[Dataset items]
========
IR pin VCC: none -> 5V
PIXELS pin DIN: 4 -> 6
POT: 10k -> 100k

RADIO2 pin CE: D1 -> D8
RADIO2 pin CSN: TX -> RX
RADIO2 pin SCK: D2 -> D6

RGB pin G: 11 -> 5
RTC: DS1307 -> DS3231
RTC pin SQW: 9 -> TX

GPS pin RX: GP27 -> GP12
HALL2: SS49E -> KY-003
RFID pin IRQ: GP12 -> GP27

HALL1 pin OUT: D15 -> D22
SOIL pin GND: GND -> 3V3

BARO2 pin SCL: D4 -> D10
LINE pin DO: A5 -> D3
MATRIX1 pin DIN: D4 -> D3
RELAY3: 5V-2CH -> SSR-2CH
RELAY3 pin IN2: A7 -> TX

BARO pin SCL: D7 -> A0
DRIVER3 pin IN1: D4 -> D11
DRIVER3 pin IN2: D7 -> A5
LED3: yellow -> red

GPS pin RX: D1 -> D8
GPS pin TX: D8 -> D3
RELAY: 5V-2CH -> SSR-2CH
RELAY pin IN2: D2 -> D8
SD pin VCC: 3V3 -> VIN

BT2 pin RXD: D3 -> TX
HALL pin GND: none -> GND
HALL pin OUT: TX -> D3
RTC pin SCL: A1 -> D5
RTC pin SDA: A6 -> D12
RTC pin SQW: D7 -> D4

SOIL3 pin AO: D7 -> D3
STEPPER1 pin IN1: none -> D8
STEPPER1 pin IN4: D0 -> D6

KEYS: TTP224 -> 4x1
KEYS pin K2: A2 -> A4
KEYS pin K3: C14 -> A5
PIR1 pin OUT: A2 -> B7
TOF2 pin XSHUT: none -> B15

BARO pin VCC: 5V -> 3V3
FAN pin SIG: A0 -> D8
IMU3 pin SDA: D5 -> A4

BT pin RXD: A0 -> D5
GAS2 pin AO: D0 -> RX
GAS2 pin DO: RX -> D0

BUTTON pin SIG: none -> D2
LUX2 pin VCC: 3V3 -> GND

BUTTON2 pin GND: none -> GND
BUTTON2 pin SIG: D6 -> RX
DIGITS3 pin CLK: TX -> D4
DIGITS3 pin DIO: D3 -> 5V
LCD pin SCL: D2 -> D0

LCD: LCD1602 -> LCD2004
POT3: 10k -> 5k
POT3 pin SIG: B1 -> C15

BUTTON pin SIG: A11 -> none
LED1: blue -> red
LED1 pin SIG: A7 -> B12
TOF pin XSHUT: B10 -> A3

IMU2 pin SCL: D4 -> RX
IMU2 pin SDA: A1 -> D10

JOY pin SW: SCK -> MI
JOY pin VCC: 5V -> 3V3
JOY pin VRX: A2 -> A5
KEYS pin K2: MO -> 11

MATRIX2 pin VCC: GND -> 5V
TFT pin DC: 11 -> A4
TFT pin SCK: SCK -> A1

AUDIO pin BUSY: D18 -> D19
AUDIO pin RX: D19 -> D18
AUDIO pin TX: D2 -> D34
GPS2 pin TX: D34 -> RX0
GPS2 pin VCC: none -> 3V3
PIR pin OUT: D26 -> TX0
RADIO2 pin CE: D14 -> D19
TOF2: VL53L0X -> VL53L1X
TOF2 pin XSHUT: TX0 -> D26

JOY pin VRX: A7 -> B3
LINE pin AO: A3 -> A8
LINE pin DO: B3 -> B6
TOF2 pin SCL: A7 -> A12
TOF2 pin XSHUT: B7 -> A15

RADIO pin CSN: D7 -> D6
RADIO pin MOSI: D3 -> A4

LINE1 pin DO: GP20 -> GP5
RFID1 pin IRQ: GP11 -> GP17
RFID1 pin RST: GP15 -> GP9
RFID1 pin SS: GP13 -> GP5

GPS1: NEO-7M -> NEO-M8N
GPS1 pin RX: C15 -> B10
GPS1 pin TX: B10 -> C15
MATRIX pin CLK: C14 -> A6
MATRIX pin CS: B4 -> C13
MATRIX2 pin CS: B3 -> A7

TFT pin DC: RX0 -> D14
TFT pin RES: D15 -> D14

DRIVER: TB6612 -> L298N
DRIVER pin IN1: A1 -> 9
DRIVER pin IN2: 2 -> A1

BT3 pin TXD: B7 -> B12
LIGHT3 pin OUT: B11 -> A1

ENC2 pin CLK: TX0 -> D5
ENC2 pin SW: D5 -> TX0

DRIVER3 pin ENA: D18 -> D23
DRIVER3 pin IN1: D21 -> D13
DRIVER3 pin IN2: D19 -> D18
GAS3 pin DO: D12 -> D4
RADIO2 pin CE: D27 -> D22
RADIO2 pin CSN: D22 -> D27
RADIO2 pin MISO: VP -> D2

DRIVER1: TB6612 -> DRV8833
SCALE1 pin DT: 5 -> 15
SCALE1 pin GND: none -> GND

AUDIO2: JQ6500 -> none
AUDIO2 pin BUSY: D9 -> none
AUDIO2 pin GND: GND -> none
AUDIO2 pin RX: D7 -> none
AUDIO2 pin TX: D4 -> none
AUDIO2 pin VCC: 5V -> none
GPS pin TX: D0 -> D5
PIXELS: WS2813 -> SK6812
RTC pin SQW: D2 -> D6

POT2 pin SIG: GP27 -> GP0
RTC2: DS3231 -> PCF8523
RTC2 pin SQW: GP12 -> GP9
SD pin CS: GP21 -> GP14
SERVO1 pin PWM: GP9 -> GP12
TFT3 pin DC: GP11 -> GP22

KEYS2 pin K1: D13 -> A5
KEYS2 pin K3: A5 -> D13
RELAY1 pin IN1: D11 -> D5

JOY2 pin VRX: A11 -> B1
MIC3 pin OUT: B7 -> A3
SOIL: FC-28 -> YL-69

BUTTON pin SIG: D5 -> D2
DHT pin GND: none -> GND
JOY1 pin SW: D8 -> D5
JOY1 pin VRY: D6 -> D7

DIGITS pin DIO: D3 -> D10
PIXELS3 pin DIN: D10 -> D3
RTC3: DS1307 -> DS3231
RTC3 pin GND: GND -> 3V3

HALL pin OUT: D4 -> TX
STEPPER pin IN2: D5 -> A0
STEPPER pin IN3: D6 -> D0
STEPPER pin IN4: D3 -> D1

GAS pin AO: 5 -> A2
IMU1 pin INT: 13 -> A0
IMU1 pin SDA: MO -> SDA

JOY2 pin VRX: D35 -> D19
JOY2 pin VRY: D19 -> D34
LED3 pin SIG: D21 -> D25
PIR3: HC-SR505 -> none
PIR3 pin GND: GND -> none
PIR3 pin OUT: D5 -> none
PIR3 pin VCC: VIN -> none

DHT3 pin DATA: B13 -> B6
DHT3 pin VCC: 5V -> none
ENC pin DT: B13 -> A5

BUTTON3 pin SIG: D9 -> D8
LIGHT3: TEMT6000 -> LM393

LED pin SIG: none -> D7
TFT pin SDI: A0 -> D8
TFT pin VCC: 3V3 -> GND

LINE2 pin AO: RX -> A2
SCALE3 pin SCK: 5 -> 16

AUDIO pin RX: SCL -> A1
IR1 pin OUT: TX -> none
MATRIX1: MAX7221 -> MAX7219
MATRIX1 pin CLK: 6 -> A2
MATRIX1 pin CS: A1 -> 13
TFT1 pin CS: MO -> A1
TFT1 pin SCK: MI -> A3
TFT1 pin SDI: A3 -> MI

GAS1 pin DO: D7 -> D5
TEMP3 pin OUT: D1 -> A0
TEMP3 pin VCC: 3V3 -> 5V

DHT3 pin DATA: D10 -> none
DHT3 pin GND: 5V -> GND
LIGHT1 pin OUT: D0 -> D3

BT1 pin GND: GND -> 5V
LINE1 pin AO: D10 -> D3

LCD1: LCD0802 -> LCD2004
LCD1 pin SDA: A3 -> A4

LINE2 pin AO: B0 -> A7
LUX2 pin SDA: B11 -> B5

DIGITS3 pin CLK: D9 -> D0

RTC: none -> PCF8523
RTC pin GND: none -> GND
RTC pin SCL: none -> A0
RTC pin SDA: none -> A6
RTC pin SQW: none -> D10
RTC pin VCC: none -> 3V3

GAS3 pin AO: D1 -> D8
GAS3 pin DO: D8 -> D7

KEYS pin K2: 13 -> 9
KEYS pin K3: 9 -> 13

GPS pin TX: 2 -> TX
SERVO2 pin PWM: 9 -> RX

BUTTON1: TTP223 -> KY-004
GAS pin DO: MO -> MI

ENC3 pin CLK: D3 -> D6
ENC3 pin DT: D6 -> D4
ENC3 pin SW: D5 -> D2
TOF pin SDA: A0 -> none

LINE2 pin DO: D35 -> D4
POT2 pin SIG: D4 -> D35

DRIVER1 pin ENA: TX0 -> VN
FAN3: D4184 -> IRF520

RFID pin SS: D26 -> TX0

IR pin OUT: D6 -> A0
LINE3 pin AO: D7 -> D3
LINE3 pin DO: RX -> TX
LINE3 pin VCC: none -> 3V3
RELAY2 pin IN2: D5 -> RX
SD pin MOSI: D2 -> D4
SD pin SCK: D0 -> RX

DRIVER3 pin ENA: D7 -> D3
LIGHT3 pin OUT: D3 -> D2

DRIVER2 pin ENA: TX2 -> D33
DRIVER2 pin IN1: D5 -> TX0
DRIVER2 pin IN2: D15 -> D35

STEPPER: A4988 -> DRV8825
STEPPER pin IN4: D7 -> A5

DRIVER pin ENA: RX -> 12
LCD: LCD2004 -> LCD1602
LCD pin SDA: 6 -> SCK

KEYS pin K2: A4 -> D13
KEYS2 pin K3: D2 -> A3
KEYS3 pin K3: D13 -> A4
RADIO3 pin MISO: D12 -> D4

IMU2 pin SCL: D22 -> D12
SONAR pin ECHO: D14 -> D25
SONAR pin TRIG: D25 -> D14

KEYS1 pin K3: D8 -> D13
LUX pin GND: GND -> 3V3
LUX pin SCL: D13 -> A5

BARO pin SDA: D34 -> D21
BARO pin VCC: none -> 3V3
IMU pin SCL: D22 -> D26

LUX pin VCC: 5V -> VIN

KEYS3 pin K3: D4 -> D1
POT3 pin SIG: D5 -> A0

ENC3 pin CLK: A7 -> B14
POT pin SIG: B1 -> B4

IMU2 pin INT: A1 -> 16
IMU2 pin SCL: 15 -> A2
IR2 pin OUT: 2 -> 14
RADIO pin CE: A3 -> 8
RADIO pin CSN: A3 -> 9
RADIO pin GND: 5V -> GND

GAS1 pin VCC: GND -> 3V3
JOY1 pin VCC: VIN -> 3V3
========
▸ **Problem description**
Produce a verbatim copy of the lines from the one holding "IMU pin SCL: D22 -> D26" to the final line of the data, and nothing more.

▸ **Solution below**
IMU pin SCL: D22 -> D26

LUX pin VCC: 5V -> VIN

KEYS3 pin K3: D4 -> D1
POT3 pin SIG: D5 -> A0

ENC3 pin CLK: A7 -> B14
POT pin SIG: B1 -> B4

IMU2 pin INT: A1 -> 16
IMU2 pin SCL: 15 -> A2
IR2 pin OUT: 2 -> 14
RADIO pin CE: A3 -> 8
RADIO pin CSN: A3 -> 9
RADIO pin GND: 5V -> GND

GAS1 pin VCC: GND -> 3V3
JOY1 pin VCC: VIN -> 3V3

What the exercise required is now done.